*WHAT THE TASK REQUIRES*. Convert all the rows below into a numbered list, omitting any blank lines.

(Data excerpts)
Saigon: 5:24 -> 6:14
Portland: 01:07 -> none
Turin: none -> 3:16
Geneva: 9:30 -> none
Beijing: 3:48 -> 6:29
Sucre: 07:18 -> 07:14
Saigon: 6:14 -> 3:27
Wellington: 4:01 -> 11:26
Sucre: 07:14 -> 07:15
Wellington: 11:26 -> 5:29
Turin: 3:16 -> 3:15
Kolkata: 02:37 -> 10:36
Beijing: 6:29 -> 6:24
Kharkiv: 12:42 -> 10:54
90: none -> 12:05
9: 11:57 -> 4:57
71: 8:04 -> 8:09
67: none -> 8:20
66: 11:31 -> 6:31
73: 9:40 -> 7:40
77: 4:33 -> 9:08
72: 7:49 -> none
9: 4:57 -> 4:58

*RESPONSE*.
1. Saigon: 5:24 -> 6:14
2. Portland: 01:07 -> none
3. Turin: none -> 3:16
4. Geneva: 9:30 -> none
5. Beijing: 3:48 -> 6:29
6. Sucre: 07:18 -> 07:14
7. Saigon: 6:14 -> 3:27
8. Wellington: 4:01 -> 11:26
9. Sucre: 07:14 -> 07:15
10. Wellington: 11:26 -> 5:29
11. Turin: 3:16 -> 3:15
12. Kolkata: 02:37 -> 10:36
13. Beijing: 6:29 -> 6:24
14. Kharkiv: 12:42 -> 10:54
15. 90: none -> 12:05
16. 9: 11:57 -> 4:57
17. 71: 8:04 -> 8:09
18. 67: none -> 8:20
19. 66: 11:31 -> 6:31
20. 73: 9:40 -> 7:40
21. 77: 4:33 -> 9:08
22. 72: 7:49 -> none
23. 9: 4:57 -> 4:58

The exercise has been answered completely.